Edit difference data:
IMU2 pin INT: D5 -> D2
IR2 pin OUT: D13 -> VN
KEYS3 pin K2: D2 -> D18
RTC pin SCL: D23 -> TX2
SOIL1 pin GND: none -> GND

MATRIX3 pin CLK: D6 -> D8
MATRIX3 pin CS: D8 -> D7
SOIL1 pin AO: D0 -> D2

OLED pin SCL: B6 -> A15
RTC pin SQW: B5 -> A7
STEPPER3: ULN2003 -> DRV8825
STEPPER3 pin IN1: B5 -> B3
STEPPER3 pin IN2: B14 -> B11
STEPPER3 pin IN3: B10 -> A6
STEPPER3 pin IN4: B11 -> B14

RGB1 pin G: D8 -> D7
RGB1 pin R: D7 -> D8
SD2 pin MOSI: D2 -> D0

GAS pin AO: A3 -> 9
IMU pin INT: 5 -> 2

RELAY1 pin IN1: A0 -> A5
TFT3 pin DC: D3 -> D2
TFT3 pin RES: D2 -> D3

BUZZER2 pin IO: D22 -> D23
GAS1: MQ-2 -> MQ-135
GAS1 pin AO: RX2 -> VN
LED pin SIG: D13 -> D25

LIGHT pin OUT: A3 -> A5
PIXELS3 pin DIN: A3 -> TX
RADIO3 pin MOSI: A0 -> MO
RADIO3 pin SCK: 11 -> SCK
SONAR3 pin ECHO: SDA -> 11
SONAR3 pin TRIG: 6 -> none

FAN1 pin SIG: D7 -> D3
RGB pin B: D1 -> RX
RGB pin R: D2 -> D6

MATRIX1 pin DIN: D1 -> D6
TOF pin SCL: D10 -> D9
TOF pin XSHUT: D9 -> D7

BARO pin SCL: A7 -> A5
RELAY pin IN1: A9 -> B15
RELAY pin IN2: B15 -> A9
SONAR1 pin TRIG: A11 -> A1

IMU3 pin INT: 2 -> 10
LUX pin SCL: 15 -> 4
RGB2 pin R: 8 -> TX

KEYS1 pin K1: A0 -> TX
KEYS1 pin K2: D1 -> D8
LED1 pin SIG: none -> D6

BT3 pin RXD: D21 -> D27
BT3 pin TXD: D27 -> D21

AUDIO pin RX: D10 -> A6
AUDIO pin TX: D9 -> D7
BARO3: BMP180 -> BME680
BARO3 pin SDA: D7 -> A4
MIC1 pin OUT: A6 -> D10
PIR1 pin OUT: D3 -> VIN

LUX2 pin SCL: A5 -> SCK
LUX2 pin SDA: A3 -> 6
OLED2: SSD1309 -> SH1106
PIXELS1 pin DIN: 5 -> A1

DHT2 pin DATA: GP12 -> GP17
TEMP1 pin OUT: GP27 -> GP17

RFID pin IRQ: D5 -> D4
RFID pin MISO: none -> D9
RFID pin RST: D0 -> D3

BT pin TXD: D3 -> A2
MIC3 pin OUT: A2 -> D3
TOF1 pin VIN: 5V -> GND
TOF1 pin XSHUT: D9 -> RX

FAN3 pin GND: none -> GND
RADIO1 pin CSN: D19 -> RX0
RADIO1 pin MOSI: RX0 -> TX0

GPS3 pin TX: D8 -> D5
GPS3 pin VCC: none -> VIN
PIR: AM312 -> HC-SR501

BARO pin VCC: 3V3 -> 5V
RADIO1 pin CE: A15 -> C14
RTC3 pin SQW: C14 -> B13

Instructions to follow - Using the entries above, give again exactly the lines from the line holding "IMU3 pin INT: 2 -> 10" through the line holding "OLED2: SSD1309 -> SH1106". Include both end lines and nothing else.

Output for this exercise -
IMU3 pin INT: 2 -> 10
LUX pin SCL: 15 -> 4
RGB2 pin R: 8 -> TX

KEYS1 pin K1: A0 -> TX
KEYS1 pin K2: D1 -> D8
LED1 pin SIG: none -> D6

BT3 pin RXD: D21 -> D27
BT3 pin TXD: D27 -> D21

AUDIO pin RX: D10 -> A6
AUDIO pin TX: D9 -> D7
BARO3: BMP180 -> BME680
BARO3 pin SDA: D7 -> A4
MIC1 pin OUT: A6 -> D10
PIR1 pin OUT: D3 -> VIN

LUX2 pin SCL: A5 -> SCK
LUX2 pin SDA: A3 -> 6
OLED2: SSD1309 -> SH1106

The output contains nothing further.